● Work request: Repeat all the records, precisely as given.

● Data for review:
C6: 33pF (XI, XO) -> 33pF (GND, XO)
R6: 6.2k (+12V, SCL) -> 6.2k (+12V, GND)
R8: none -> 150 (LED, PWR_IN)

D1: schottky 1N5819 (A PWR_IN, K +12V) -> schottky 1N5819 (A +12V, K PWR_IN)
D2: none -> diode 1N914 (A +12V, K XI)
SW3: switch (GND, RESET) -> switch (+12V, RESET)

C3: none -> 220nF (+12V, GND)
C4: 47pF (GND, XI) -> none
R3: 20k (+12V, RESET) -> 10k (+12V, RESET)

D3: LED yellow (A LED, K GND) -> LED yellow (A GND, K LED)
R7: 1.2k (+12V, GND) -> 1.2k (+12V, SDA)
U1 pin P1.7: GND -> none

● Response to the task:
C6: 33pF (XI, XO) -> 33pF (GND, XO)
R6: 6.2k (+12V, SCL) -> 6.2k (+12V, GND)
R8: none -> 150 (LED, PWR_IN)

D1: schottky 1N5819 (A PWR_IN, K +12V) -> schottky 1N5819 (A +12V, K PWR_IN)
D2: none -> diode 1N914 (A +12V, K XI)
SW3: switch (GND, RESET) -> switch (+12V, RESET)

C3: none -> 220nF (+12V, GND)
C4: 47pF (GND, XI) -> none
R3: 20k (+12V, RESET) -> 10k (+12V, RESET)

D3: LED yellow (A LED, K GND) -> LED yellow (A GND, K LED)
R7: 1.2k (+12V, GND) -> 1.2k (+12V, SDA)
U1 pin P1.7: GND -> none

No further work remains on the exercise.